_EXERCISE DIRECTIONS_
Set down the records that follow exactly, every line of them.

**** INFORMATION PROVIDED ****

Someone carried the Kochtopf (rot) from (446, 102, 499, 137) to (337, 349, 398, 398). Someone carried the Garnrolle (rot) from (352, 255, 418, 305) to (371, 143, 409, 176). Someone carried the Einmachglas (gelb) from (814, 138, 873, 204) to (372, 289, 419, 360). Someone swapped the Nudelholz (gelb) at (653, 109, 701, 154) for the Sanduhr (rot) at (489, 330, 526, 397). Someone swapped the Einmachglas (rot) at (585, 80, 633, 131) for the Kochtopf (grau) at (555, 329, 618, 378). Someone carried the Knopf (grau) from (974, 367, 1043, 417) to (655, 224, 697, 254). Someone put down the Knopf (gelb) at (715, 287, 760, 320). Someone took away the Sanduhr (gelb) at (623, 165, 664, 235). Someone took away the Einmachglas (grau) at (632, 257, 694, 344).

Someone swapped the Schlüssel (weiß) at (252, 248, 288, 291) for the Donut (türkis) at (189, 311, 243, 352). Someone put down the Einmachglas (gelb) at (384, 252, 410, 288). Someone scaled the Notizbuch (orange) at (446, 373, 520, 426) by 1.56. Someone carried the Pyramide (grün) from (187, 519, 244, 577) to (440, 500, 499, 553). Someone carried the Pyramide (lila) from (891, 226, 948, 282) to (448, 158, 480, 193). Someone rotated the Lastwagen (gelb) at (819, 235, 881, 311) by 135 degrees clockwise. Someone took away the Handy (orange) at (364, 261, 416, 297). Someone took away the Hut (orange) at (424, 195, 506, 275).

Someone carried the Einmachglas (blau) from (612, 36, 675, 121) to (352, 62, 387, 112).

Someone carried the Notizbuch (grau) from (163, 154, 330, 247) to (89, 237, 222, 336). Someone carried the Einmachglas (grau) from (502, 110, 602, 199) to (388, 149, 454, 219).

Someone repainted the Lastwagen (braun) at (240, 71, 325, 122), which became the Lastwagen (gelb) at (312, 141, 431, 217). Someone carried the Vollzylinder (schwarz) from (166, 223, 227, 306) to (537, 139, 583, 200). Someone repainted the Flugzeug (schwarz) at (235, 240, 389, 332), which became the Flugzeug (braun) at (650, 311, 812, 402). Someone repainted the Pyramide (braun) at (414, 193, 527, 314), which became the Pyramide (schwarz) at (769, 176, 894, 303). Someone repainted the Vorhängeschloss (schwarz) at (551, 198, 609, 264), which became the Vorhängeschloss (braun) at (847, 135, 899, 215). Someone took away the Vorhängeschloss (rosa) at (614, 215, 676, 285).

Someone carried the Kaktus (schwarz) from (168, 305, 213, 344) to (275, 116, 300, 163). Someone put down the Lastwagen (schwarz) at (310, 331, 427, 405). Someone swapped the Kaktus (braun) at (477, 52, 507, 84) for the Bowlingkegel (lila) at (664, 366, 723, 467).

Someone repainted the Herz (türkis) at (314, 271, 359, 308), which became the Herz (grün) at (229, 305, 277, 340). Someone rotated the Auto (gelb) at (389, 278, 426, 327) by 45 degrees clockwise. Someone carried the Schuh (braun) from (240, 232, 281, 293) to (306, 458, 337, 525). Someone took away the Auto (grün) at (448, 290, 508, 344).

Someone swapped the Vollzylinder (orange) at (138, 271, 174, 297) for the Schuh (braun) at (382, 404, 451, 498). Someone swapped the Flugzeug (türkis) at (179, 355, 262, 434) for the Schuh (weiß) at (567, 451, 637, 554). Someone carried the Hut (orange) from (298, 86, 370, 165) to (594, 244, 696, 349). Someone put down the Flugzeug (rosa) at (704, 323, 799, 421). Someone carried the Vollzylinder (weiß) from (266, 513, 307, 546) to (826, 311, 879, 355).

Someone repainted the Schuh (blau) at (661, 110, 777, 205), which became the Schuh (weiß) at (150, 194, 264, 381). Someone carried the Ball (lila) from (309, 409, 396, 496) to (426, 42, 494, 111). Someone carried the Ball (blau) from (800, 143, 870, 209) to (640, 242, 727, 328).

****

_SOLUTION BELOW_
Someone carried the Kochtopf (rot) from (446, 102, 499, 137) to (337, 349, 398, 398). Someone carried the Garnrolle (rot) from (352, 255, 418, 305) to (371, 143, 409, 176). Someone carried the Einmachglas (gelb) from (814, 138, 873, 204) to (372, 289, 419, 360). Someone swapped the Nudelholz (gelb) at (653, 109, 701, 154) for the Sanduhr (rot) at (489, 330, 526, 397). Someone swapped the Einmachglas (rot) at (585, 80, 633, 131) for the Kochtopf (grau) at (555, 329, 618, 378). Someone carried the Knopf (grau) from (974, 367, 1043, 417) to (655, 224, 697, 254). Someone put down the Knopf (gelb) at (715, 287, 760, 320). Someone took away the Sanduhr (gelb) at (623, 165, 664, 235). Someone took away the Einmachglas (grau) at (632, 257, 694, 344).

Someone swapped the Schlüssel (weiß) at (252, 248, 288, 291) for the Donut (türkis) at (189, 311, 243, 352). Someone put down the Einmachglas (gelb) at (384, 252, 410, 288). Someone scaled the Notizbuch (orange) at (446, 373, 520, 426) by 1.56. Someone carried the Pyramide (grün) from (187, 519, 244, 577) to (440, 500, 499, 553). Someone carried the Pyramide (lila) from (891, 226, 948, 282) to (448, 158, 480, 193). Someone rotated the Lastwagen (gelb) at (819, 235, 881, 311) by 135 degrees clockwise. Someone took away the Handy (orange) at (364, 261, 416, 297). Someone took away the Hut (orange) at (424, 195, 506, 275).

Someone carried the Einmachglas (blau) from (612, 36, 675, 121) to (352, 62, 387, 112).

Someone carried the Notizbuch (grau) from (163, 154, 330, 247) to (89, 237, 222, 336). Someone carried the Einmachglas (grau) from (502, 110, 602, 199) to (388, 149, 454, 219).

Someone repainted the Lastwagen (braun) at (240, 71, 325, 122), which became the Lastwagen (gelb) at (312, 141, 431, 217). Someone carried the Vollzylinder (schwarz) from (166, 223, 227, 306) to (537, 139, 583, 200). Someone repainted the Flugzeug (schwarz) at (235, 240, 389, 332), which became the Flugzeug (braun) at (650, 311, 812, 402). Someone repainted the Pyramide (braun) at (414, 193, 527, 314), which became the Pyramide (schwarz) at (769, 176, 894, 303). Someone repainted the Vorhängeschloss (schwarz) at (551, 198, 609, 264), which became the Vorhängeschloss (braun) at (847, 135, 899, 215). Someone took away the Vorhängeschloss (rosa) at (614, 215, 676, 285).

Someone carried the Kaktus (schwarz) from (168, 305, 213, 344) to (275, 116, 300, 163). Someone put down the Lastwagen (schwarz) at (310, 331, 427, 405). Someone swapped the Kaktus (braun) at (477, 52, 507, 84) for the Bowlingkegel (lila) at (664, 366, 723, 467).

Someone repainted the Herz (türkis) at (314, 271, 359, 308), which became the Herz (grün) at (229, 305, 277, 340). Someone rotated the Auto (gelb) at (389, 278, 426, 327) by 45 degrees clockwise. Someone carried the Schuh (braun) from (240, 232, 281, 293) to (306, 458, 337, 525). Someone took away the Auto (grün) at (448, 290, 508, 344).

Someone swapped the Vollzylinder (orange) at (138, 271, 174, 297) for the Schuh (braun) at (382, 404, 451, 498). Someone swapped the Flugzeug (türkis) at (179, 355, 262, 434) for the Schuh (weiß) at (567, 451, 637, 554). Someone carried the Hut (orange) from (298, 86, 370, 165) to (594, 244, 696, 349). Someone put down the Flugzeug (rosa) at (704, 323, 799, 421). Someone carried the Vollzylinder (weiß) from (266, 513, 307, 546) to (826, 311, 879, 355).

Someone repainted the Schuh (blau) at (661, 110, 777, 205), which became the Schuh (weiß) at (150, 194, 264, 381). Someone carried the Ball (lila) from (309, 409, 396, 496) to (426, 42, 494, 111). Someone carried the Ball (blau) from (800, 143, 870, 209) to (640, 242, 727, 328).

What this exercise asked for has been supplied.